- **Your goal**
Go to the line that contains "PIR pin OUT: 8 -> TX" and extract it along with every line after it, exactly, through the end of the data below.

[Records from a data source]
:::
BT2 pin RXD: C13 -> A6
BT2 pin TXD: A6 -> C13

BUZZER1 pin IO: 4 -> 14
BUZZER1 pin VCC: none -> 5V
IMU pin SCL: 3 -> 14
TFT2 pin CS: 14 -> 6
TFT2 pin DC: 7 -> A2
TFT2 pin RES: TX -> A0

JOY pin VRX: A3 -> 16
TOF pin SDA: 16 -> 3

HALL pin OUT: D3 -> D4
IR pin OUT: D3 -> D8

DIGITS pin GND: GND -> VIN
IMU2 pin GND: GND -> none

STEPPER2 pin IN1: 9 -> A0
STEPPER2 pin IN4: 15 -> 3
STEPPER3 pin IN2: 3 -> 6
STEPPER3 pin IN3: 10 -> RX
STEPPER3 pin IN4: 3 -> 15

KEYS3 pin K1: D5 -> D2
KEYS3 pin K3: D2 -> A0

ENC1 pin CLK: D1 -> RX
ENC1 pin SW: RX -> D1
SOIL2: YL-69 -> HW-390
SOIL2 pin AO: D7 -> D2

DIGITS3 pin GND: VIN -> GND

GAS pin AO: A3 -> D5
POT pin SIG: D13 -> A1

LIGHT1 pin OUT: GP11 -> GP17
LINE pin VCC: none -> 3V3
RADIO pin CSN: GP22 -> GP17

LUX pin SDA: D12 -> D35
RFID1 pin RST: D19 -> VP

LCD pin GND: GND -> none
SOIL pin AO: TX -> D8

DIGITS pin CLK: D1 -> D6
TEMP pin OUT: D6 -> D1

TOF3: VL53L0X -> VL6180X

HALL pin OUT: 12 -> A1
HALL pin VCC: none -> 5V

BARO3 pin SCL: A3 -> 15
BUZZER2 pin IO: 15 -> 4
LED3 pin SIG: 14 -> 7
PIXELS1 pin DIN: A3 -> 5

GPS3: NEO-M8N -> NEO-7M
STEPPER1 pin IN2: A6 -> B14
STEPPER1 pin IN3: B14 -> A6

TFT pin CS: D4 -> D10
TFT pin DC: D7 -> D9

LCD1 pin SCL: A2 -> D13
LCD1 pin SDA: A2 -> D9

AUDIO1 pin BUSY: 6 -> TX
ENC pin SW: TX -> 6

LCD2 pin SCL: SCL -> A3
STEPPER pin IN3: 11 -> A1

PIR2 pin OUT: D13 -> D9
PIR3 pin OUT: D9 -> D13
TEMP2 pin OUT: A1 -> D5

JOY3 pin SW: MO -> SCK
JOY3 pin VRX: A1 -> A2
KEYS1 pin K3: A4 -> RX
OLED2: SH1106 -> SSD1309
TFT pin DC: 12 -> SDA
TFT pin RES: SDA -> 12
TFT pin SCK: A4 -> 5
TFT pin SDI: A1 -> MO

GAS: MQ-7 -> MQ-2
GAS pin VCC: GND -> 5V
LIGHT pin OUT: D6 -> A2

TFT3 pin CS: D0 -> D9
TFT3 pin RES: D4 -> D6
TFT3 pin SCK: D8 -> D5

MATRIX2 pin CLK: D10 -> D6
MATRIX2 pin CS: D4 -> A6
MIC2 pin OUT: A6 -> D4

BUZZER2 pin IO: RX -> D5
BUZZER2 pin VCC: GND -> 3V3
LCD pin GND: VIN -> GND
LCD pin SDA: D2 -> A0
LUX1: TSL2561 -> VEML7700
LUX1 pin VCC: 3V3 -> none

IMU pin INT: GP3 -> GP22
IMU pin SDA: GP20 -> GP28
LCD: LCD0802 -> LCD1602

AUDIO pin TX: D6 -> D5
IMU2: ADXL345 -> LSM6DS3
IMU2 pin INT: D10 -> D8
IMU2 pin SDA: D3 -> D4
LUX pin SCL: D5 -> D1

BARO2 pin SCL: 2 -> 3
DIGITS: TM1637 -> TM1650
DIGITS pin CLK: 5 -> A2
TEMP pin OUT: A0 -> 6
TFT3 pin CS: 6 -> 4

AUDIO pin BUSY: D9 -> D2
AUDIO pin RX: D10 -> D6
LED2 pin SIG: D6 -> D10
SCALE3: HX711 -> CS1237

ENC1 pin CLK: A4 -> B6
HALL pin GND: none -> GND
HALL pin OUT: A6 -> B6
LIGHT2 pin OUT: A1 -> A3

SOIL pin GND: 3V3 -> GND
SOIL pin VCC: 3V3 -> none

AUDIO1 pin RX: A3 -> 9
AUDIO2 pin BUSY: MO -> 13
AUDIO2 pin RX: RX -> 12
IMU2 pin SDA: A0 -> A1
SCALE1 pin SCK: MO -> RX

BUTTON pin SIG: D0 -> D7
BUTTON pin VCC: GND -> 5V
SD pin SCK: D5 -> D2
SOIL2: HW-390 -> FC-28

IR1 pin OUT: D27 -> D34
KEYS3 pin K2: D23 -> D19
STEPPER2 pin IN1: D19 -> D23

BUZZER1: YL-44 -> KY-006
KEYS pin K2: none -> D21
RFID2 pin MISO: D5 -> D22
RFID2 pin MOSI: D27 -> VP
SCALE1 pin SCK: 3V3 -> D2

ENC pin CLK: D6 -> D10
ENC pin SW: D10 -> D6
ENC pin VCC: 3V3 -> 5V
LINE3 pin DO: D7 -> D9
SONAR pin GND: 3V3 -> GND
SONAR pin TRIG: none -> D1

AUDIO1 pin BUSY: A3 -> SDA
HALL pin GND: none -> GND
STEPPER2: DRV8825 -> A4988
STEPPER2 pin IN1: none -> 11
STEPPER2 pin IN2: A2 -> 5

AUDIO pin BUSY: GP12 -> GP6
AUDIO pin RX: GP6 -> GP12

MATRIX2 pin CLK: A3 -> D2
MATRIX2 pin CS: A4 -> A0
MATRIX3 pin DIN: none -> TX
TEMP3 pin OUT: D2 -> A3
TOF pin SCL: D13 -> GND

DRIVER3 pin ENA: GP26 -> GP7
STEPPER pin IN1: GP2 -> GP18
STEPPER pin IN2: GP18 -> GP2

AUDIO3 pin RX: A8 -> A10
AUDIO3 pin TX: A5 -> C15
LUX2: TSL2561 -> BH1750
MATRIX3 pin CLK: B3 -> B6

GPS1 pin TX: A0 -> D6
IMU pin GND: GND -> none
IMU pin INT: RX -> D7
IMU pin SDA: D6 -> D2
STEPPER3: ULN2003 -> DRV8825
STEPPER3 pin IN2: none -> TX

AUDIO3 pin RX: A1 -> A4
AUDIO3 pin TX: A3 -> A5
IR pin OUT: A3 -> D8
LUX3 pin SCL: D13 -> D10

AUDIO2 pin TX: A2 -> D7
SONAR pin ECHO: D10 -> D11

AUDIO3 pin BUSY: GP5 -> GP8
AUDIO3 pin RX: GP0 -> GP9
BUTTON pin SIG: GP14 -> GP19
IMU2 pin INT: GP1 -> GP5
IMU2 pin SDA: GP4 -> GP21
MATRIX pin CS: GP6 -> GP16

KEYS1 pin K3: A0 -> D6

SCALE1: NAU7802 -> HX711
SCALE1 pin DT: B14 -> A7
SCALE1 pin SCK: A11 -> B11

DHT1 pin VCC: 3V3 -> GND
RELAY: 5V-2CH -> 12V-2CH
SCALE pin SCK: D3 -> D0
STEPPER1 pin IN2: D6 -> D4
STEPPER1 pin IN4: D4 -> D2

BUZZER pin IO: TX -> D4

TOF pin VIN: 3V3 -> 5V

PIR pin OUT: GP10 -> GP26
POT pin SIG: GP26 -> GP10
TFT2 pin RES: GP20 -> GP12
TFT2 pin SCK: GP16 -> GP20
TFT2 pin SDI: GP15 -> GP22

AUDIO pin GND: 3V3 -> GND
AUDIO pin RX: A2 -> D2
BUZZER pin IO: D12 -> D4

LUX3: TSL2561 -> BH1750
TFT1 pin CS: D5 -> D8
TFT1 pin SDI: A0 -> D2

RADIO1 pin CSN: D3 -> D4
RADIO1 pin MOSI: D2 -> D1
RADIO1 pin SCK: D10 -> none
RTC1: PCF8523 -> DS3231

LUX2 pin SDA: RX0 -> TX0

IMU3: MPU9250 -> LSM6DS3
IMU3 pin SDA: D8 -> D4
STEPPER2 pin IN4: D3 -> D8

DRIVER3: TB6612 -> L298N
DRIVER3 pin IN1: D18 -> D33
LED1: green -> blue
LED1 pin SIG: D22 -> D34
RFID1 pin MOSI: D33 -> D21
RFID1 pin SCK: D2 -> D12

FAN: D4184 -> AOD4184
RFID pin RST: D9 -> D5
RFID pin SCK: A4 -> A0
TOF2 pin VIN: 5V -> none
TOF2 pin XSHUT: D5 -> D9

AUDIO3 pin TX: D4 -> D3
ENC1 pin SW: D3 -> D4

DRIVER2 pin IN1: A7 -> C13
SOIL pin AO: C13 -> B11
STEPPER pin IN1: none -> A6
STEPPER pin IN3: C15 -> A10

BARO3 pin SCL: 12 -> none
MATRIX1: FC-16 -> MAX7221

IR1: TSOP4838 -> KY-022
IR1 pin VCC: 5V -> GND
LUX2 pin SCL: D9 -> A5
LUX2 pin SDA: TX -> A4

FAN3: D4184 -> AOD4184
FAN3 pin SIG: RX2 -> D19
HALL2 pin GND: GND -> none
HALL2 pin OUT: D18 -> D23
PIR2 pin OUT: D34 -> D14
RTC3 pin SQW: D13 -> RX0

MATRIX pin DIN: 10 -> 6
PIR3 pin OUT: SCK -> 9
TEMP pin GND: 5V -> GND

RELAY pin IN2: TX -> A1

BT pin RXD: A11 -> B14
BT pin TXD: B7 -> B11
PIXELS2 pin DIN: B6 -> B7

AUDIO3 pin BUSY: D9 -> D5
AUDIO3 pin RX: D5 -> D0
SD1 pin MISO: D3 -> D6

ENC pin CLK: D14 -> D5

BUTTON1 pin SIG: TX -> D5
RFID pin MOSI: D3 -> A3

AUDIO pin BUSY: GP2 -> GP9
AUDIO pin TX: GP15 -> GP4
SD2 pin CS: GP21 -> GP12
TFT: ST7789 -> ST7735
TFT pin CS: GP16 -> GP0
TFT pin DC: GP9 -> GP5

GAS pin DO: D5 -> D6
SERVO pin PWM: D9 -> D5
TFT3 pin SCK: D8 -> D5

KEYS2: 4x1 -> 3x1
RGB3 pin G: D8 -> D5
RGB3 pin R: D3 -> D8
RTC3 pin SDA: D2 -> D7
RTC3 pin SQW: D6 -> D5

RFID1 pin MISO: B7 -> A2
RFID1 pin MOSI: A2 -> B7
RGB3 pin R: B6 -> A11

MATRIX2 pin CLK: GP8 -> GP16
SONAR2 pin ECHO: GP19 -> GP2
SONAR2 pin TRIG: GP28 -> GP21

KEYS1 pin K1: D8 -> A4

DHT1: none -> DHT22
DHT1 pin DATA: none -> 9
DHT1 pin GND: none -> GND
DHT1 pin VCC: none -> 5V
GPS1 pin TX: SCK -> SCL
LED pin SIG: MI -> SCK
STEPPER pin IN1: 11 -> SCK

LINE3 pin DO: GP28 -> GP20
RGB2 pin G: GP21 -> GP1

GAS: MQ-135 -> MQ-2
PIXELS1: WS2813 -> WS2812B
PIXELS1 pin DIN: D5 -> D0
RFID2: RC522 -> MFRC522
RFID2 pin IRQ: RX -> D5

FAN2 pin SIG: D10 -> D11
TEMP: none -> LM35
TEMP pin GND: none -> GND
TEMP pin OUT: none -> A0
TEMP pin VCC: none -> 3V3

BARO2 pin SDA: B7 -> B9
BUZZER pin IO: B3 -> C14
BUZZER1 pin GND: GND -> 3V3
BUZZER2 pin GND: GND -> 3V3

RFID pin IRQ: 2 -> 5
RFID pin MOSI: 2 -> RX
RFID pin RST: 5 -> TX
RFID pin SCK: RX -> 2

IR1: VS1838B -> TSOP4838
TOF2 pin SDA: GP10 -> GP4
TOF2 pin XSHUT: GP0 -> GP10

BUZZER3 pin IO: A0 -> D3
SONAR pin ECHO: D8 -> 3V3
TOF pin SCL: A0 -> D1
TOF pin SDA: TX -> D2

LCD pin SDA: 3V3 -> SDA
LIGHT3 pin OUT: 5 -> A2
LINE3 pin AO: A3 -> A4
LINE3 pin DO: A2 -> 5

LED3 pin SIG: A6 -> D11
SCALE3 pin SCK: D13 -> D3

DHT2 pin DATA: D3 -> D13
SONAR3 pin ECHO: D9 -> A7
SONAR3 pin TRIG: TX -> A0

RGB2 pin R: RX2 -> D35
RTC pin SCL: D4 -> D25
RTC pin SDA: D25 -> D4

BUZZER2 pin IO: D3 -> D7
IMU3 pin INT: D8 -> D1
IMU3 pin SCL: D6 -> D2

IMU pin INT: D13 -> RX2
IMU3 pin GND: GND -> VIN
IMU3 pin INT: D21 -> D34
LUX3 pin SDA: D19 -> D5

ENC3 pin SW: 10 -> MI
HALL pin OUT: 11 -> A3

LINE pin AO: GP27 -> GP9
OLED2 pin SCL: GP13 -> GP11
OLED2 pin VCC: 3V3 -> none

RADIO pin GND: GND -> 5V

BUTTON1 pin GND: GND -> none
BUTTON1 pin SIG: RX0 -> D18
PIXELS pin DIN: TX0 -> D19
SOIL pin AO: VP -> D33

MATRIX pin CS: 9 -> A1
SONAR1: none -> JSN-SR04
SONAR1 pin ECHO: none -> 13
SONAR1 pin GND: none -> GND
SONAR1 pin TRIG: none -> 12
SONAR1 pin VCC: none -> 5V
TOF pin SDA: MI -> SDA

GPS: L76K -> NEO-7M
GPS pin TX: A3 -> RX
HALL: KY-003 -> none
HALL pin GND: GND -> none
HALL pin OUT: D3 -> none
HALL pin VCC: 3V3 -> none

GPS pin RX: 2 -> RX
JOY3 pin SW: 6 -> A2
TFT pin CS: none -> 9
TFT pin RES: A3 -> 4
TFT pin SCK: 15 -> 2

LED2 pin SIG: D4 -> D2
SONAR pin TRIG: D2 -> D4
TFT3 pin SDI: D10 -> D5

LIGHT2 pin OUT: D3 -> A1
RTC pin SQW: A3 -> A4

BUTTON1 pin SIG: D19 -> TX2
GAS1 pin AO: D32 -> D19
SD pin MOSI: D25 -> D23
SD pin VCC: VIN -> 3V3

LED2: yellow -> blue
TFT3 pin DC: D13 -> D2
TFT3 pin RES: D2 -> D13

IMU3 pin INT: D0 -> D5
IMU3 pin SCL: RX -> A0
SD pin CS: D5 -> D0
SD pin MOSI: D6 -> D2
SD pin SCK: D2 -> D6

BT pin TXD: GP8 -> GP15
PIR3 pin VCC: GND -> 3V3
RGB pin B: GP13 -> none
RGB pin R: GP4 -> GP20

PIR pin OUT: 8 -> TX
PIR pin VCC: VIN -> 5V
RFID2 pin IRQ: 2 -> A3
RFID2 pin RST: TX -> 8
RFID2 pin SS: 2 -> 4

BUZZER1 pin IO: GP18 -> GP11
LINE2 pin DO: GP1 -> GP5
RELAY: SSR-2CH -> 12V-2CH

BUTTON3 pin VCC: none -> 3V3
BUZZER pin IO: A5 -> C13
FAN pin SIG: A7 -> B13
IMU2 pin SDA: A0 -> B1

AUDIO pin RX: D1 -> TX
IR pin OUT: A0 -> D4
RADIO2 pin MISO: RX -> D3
:::
- **Task result**
PIR pin OUT: 8 -> TX
PIR pin VCC: VIN -> 5V
RFID2 pin IRQ: 2 -> A3
RFID2 pin RST: TX -> 8
RFID2 pin SS: 2 -> 4

BUZZER1 pin IO: GP18 -> GP11
LINE2 pin DO: GP1 -> GP5
RELAY: SSR-2CH -> 12V-2CH

BUTTON3 pin VCC: none -> 3V3
BUZZER pin IO: A5 -> C13
FAN pin SIG: A7 -> B13
IMU2 pin SDA: A0 -> B1

AUDIO pin RX: D1 -> TX
IR pin OUT: A0 -> D4
RADIO2 pin MISO: RX -> D3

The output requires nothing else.